WORK REQUIRED> Each line from the one containing "LCD2 pin SDA: D4 -> D0" to the end of the data must be copied exactly, the first and last included; no other lines and no pictures belong in the copy.

---- RECORDS

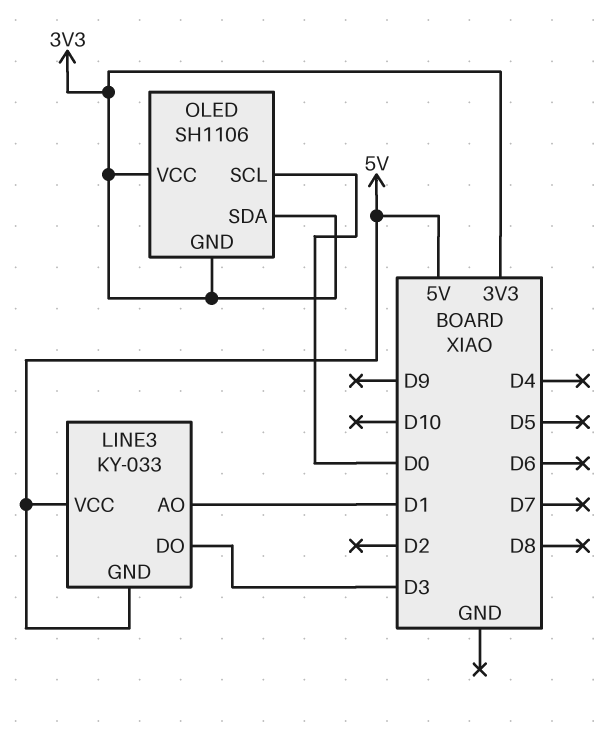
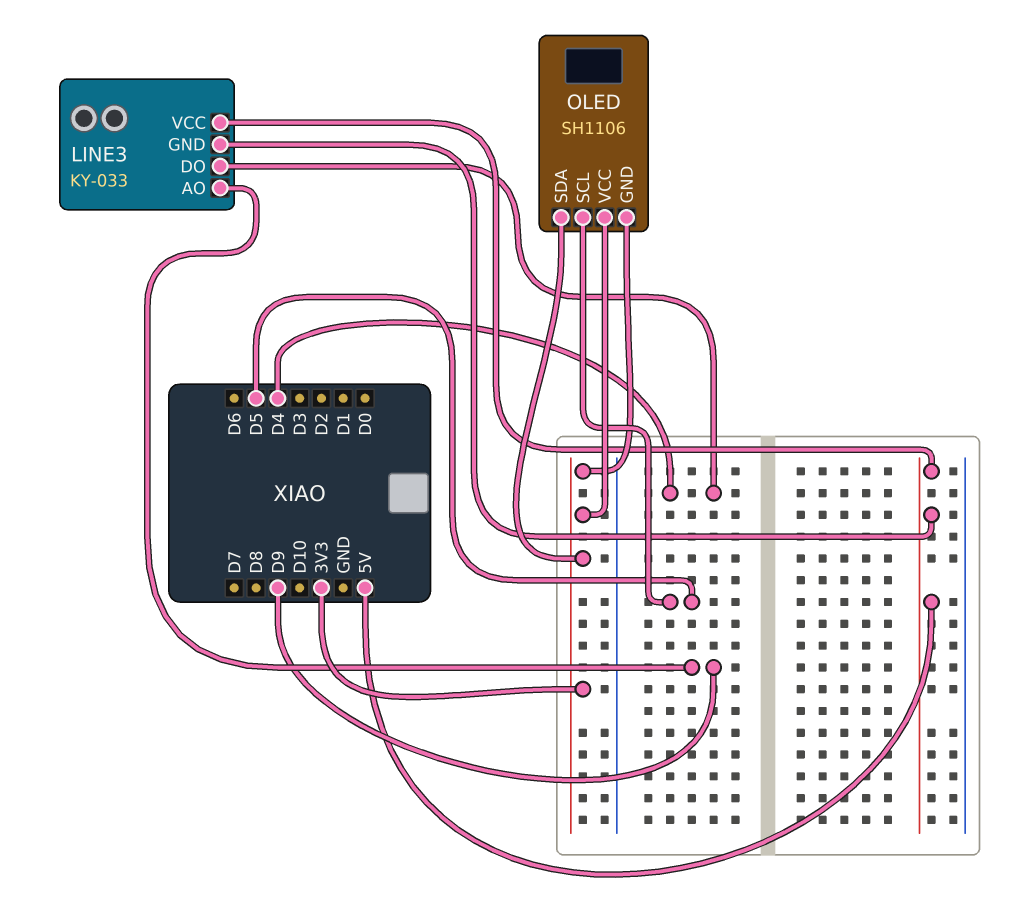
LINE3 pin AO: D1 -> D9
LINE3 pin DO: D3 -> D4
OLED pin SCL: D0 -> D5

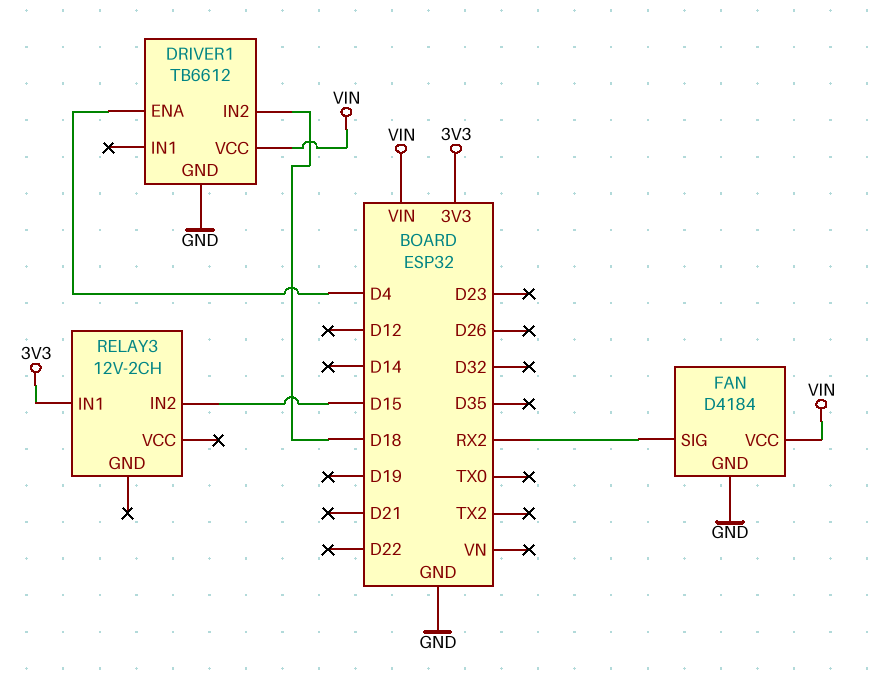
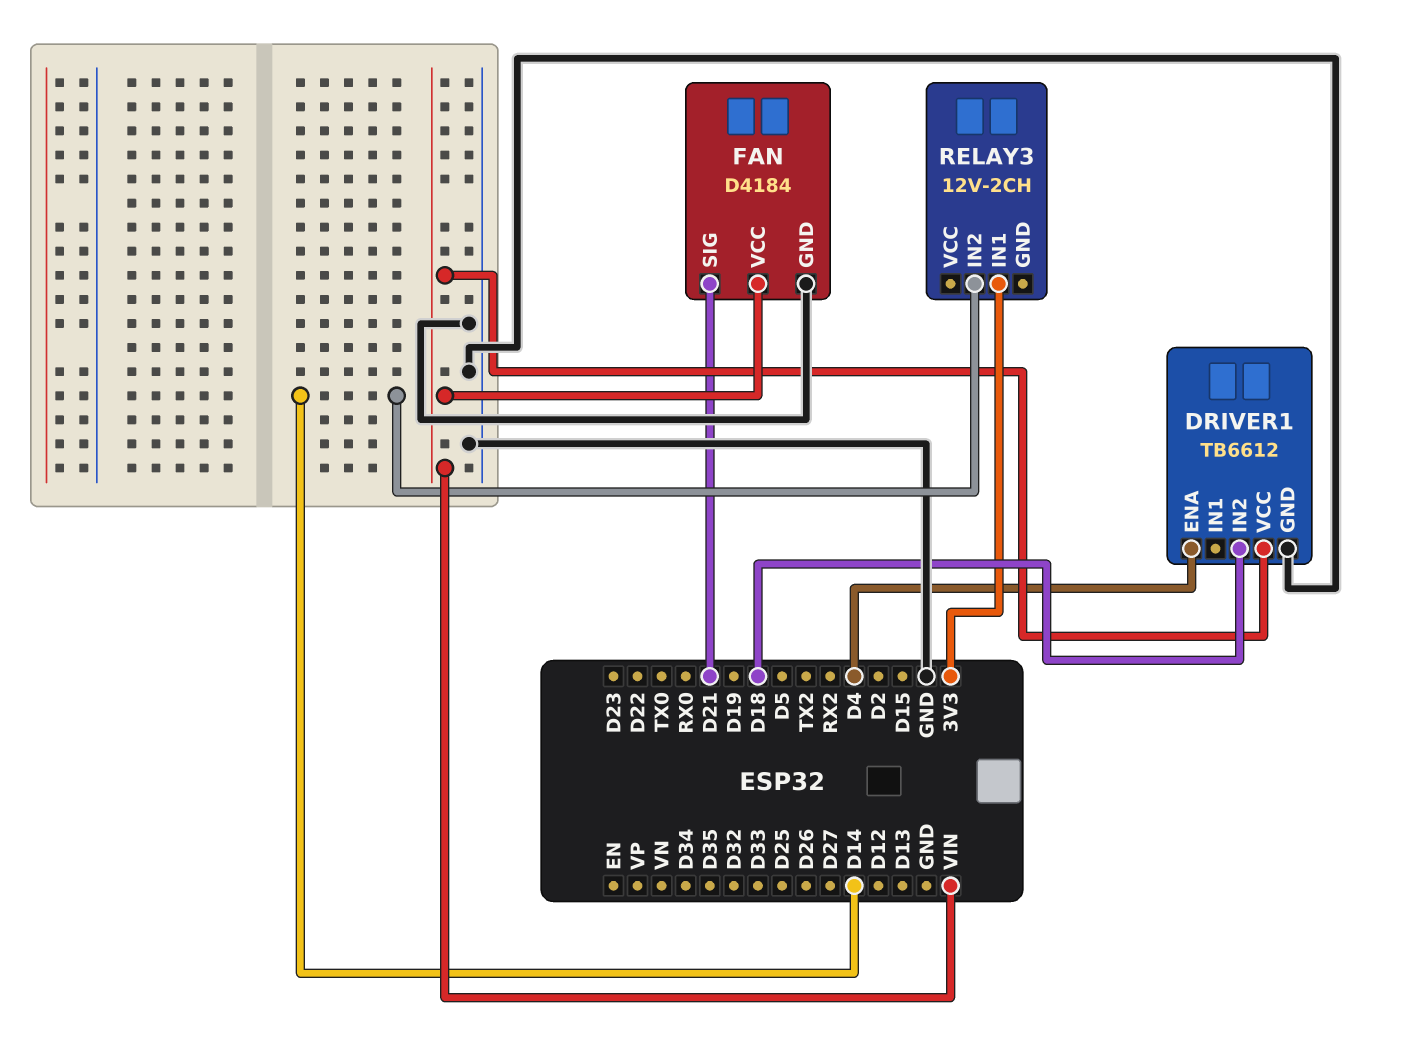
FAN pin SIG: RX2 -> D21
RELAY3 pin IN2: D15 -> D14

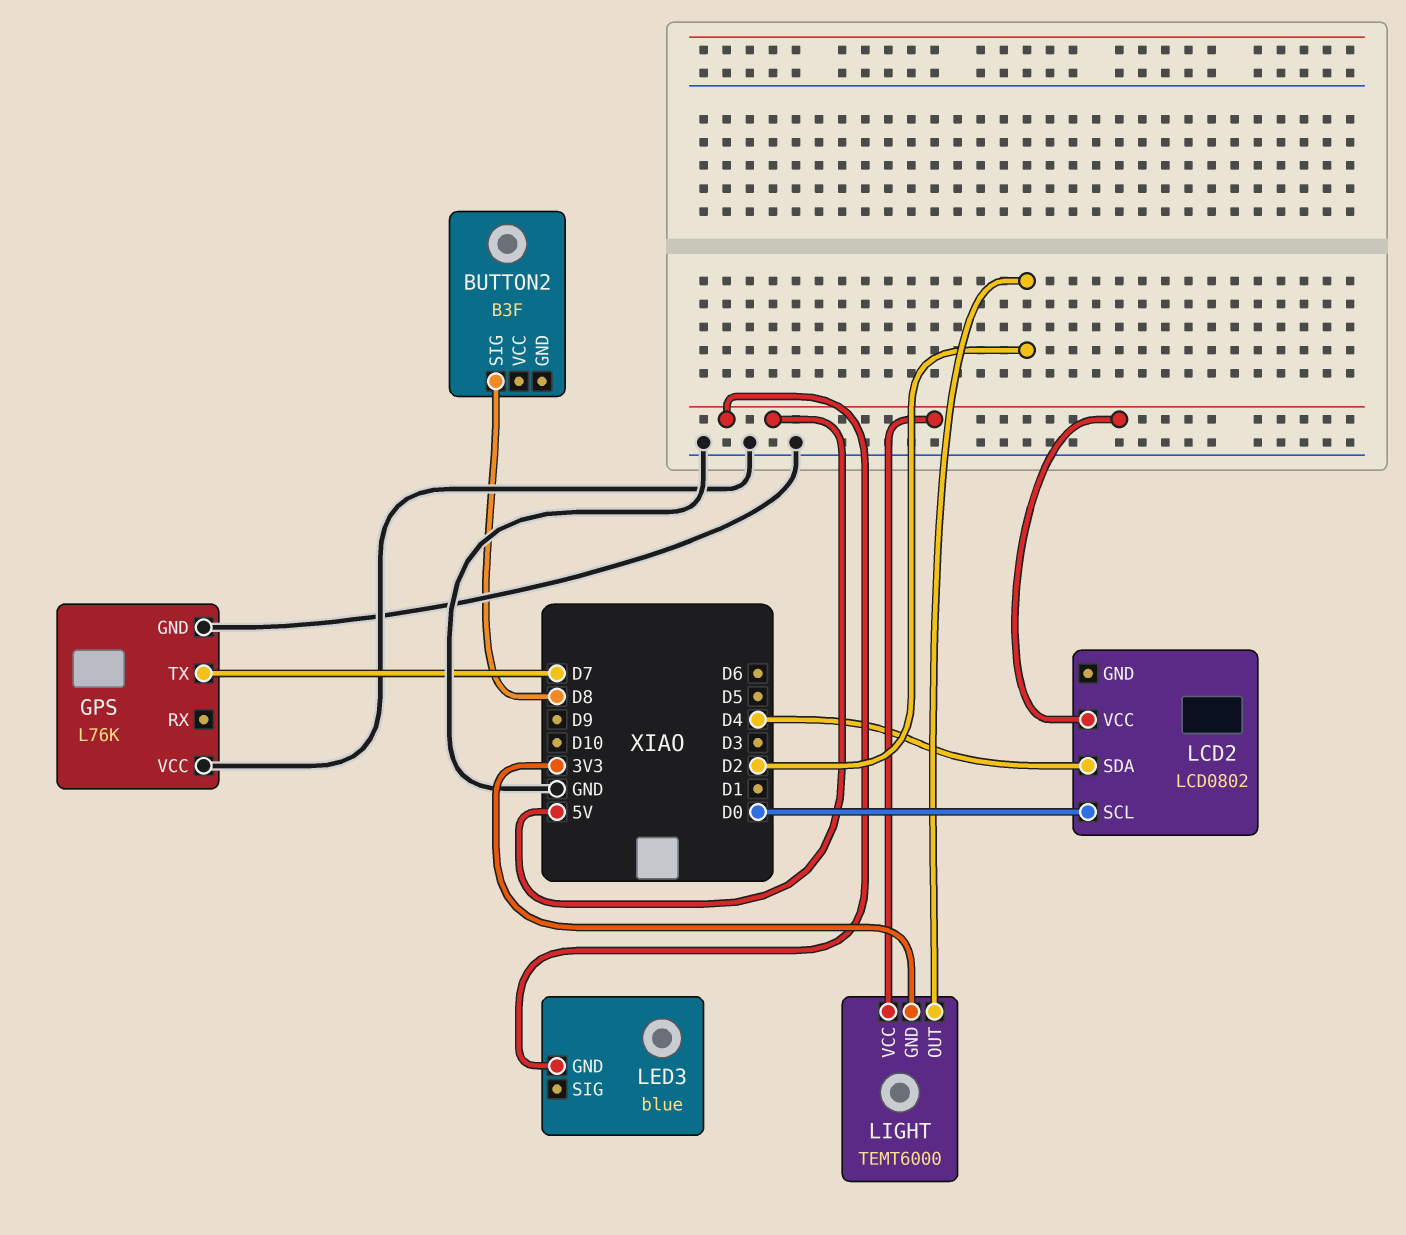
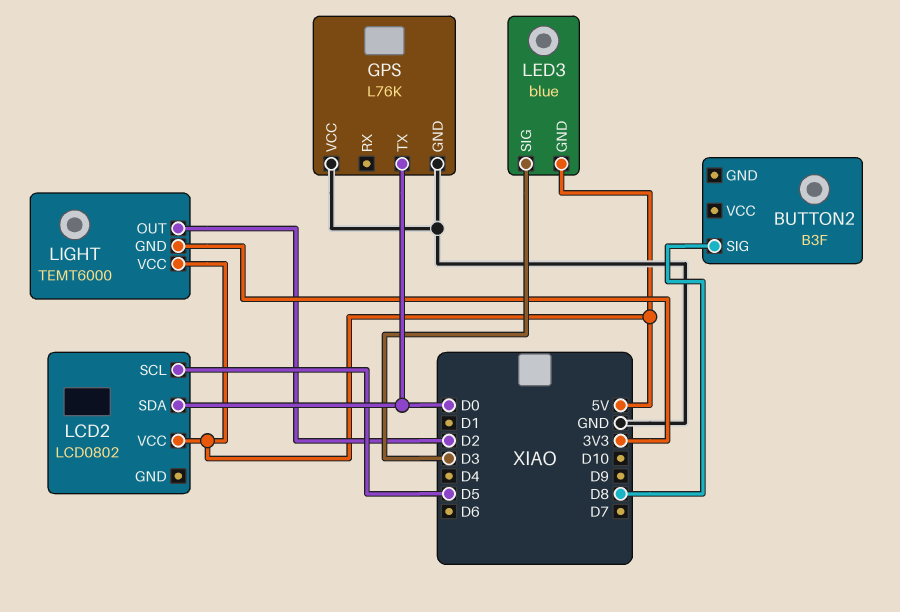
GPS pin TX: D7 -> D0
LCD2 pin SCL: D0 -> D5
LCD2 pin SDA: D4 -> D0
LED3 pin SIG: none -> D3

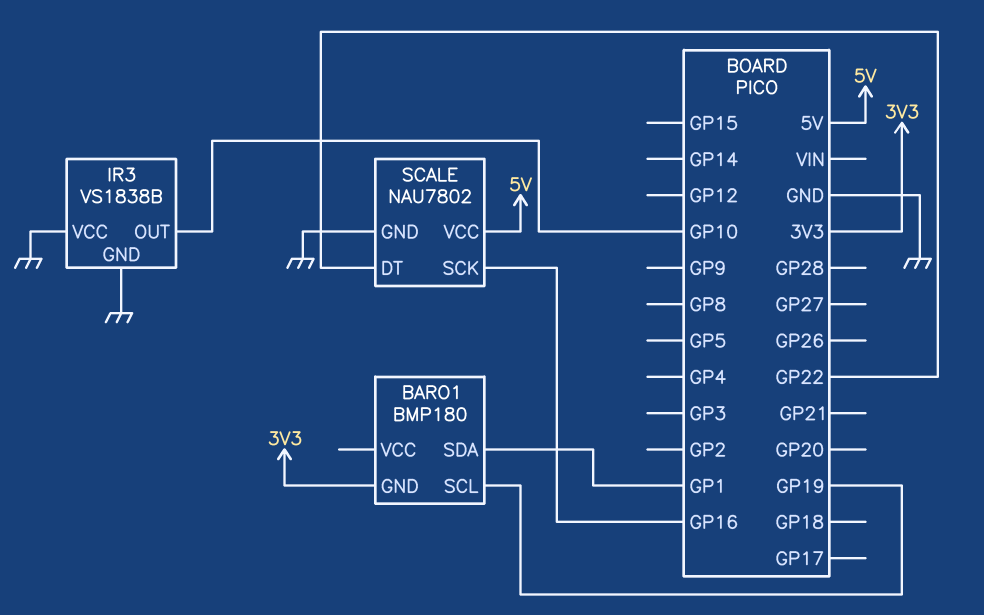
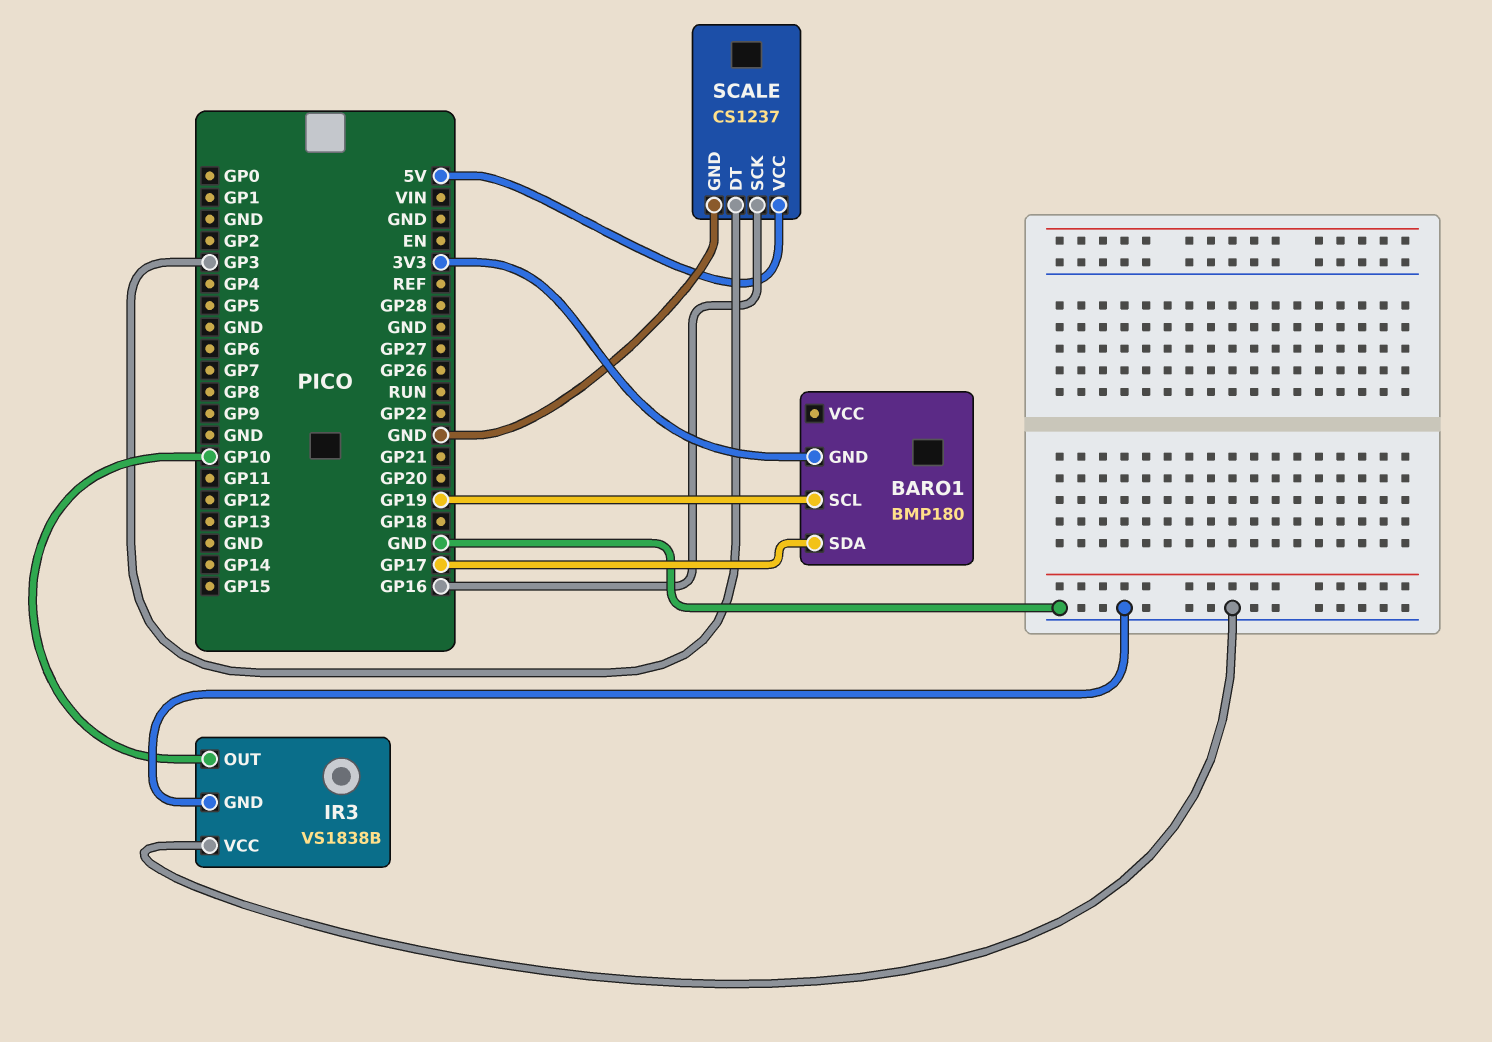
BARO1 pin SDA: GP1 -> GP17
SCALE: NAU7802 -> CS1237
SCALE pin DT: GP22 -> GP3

--------

SOLUTION>
LCD2 pin SDA: D4 -> D0
LED3 pin SIG: none -> D3

BARO1 pin SDA: GP1 -> GP17
SCALE: NAU7802 -> CS1237
SCALE pin DT: GP22 -> GP3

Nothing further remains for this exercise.